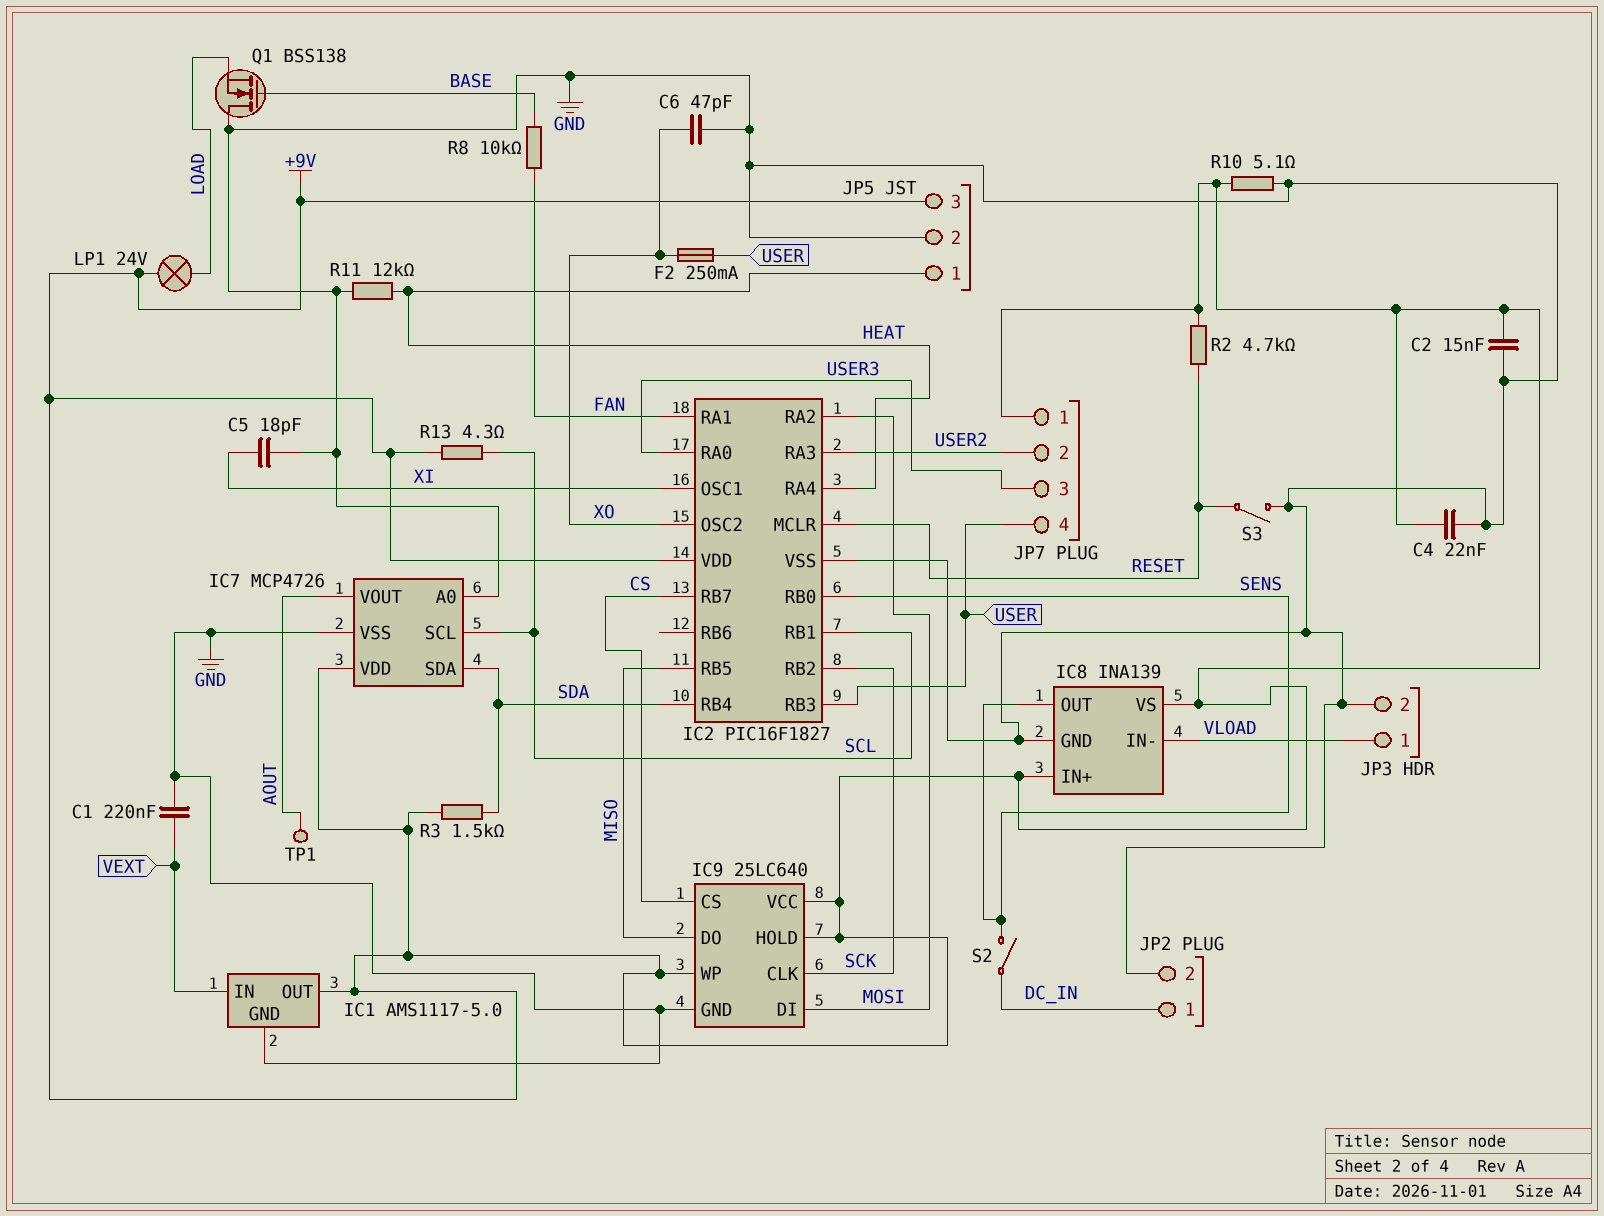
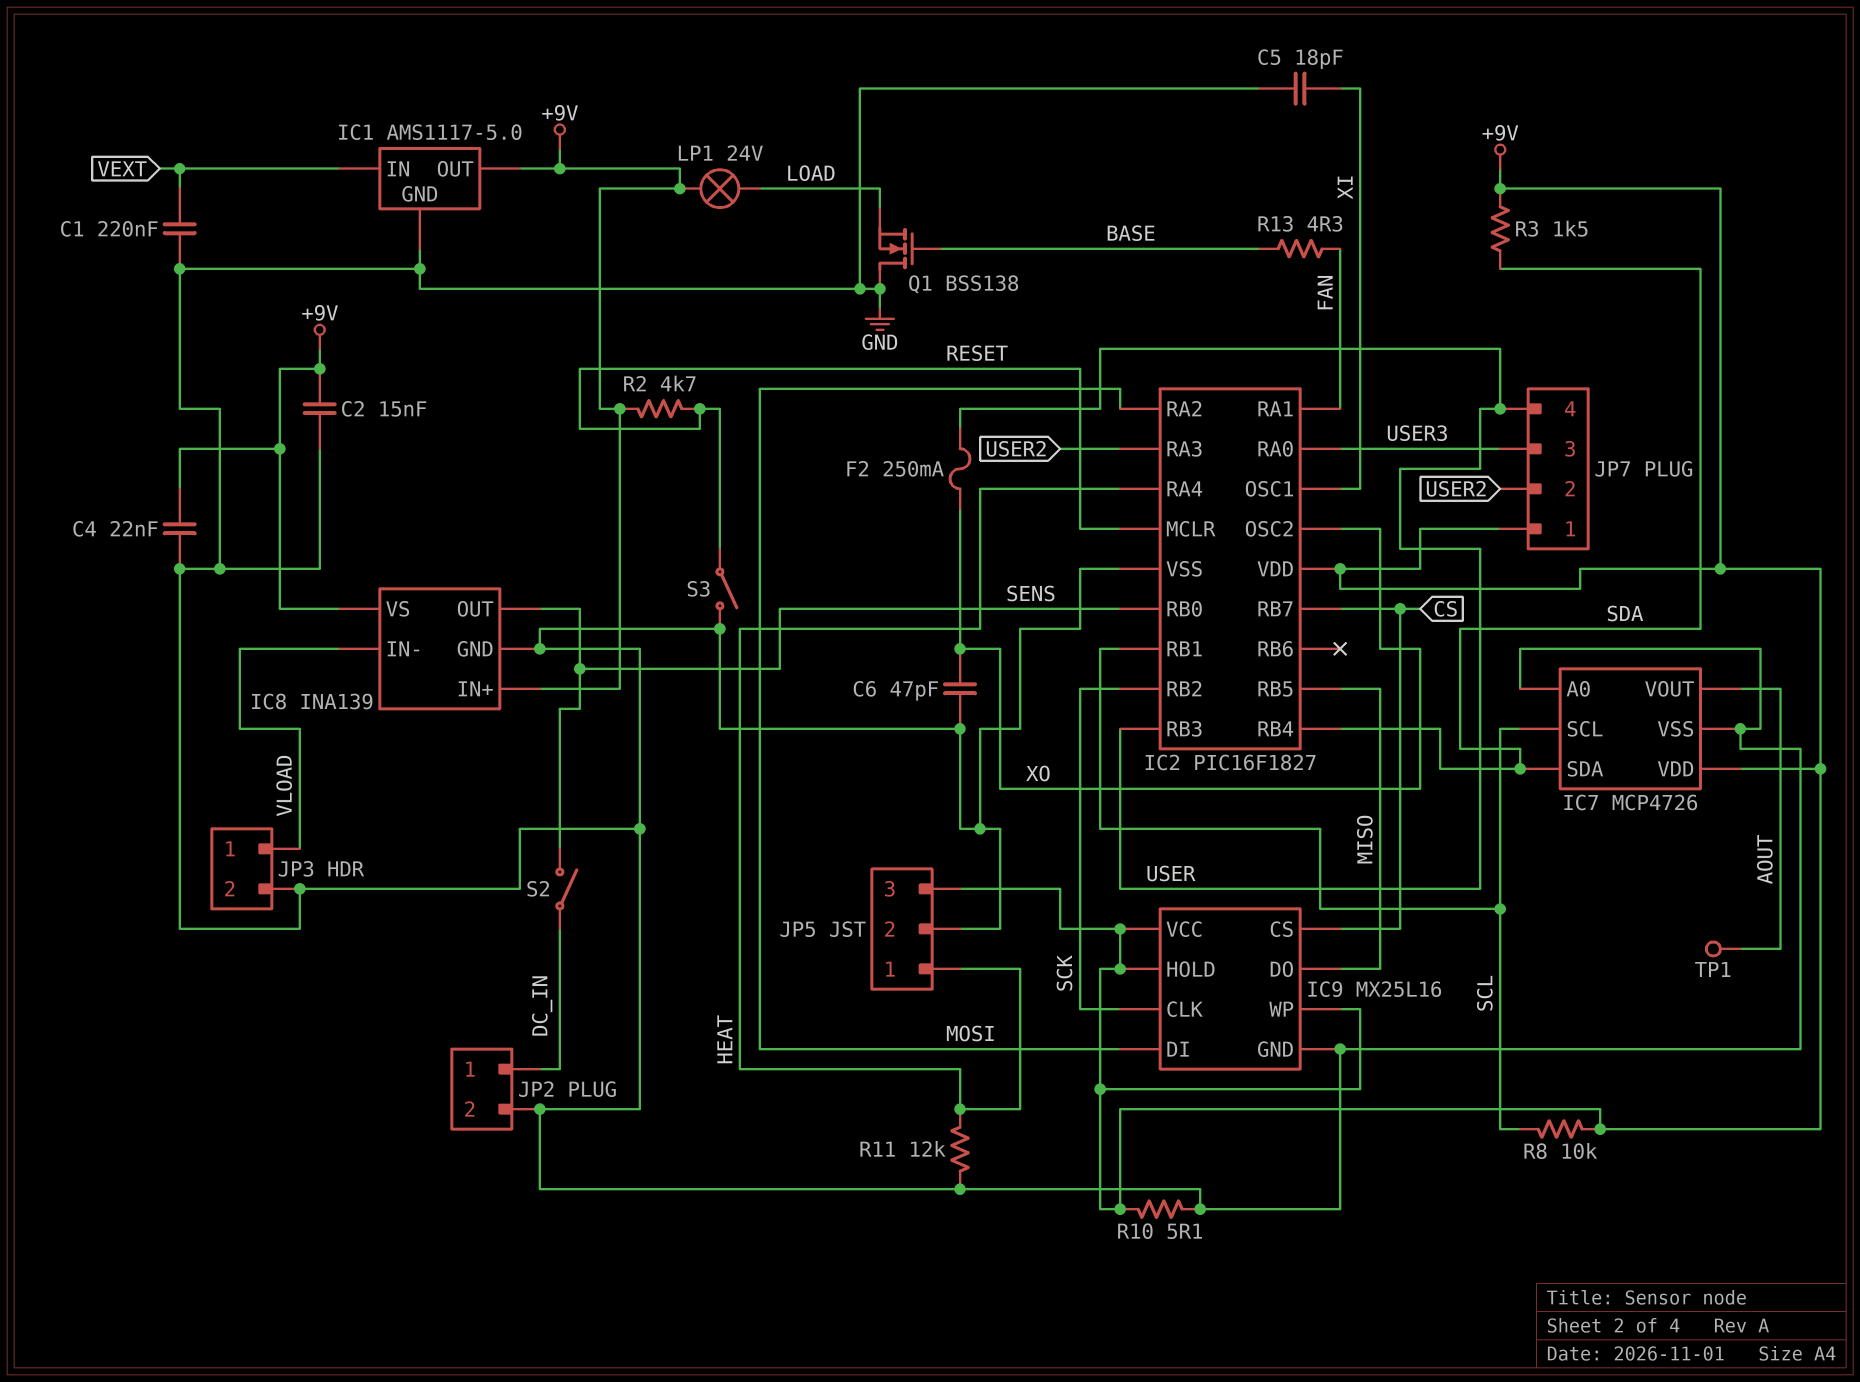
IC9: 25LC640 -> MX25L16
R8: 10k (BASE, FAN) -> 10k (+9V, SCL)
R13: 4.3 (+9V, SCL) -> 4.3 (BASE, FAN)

━━━━━━━━━━━━━━━━━━━━

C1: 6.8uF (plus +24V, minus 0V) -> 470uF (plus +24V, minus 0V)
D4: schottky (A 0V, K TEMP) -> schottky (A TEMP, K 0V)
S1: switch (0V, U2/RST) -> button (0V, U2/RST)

━━━━━━━━━━━━━━━━━━━━

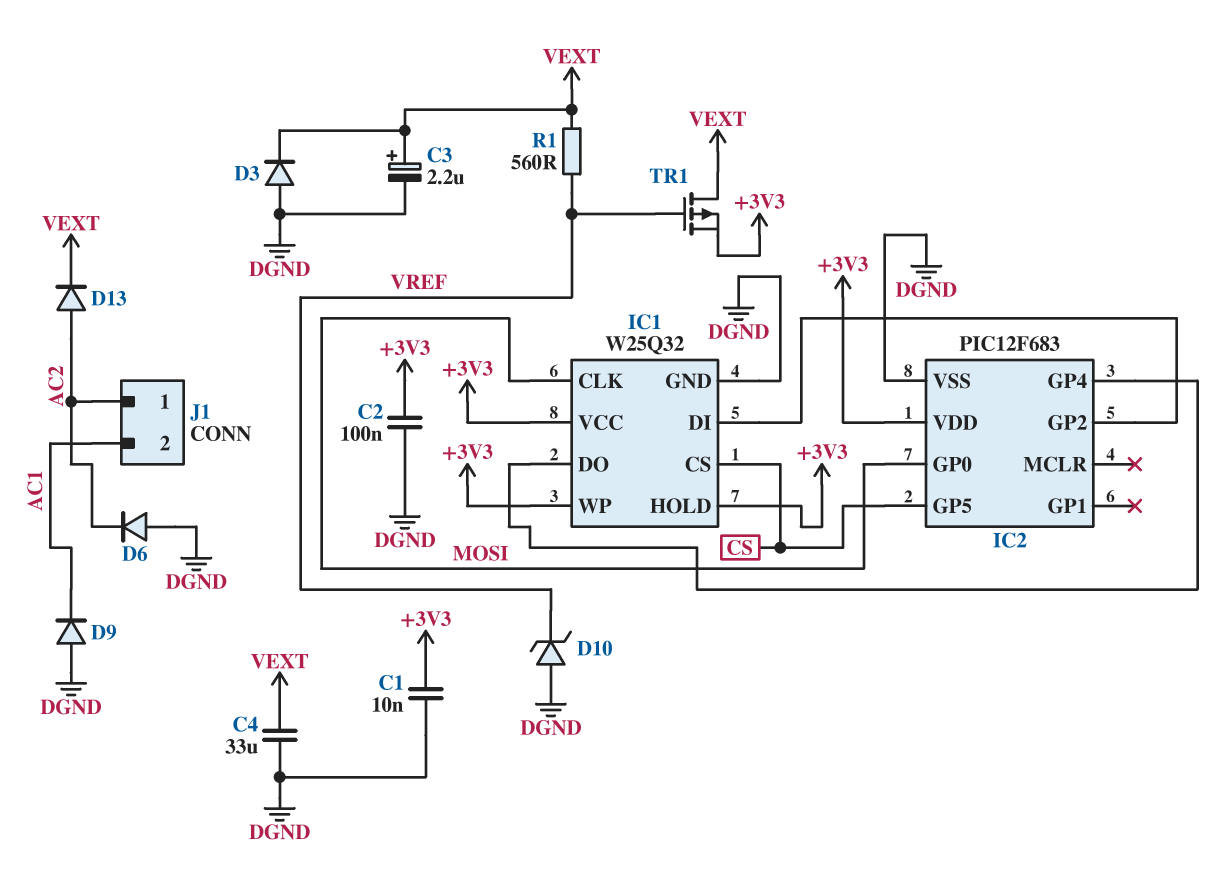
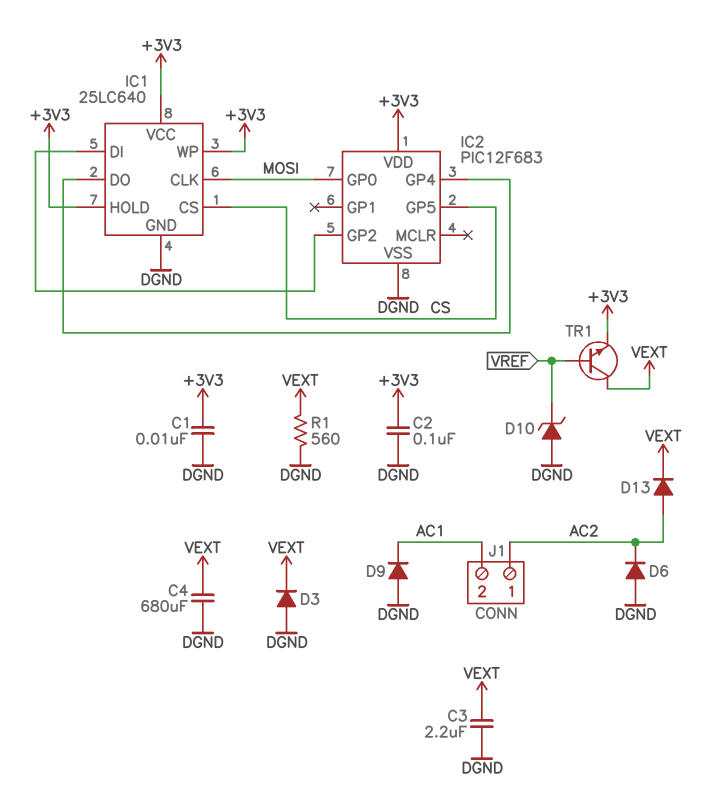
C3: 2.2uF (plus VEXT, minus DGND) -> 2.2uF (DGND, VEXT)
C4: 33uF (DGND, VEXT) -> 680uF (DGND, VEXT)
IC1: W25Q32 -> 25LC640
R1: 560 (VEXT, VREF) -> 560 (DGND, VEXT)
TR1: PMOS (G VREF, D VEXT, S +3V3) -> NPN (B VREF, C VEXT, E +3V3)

━━━━━━━━━━━━━━━━━━━━

Scan the records above for the word "VEXT". Copy each line that has it.

Answer to this exercise:
C3: 2.2uF (plus VEXT, minus DGND) -> 2.2uF (DGND, VEXT)
C4: 33uF (DGND, VEXT) -> 680uF (DGND, VEXT)
R1: 560 (VEXT, VREF) -> 560 (DGND, VEXT)
TR1: PMOS (G VREF, D VEXT, S +3V3) -> NPN (B VREF, C VEXT, E +3V3)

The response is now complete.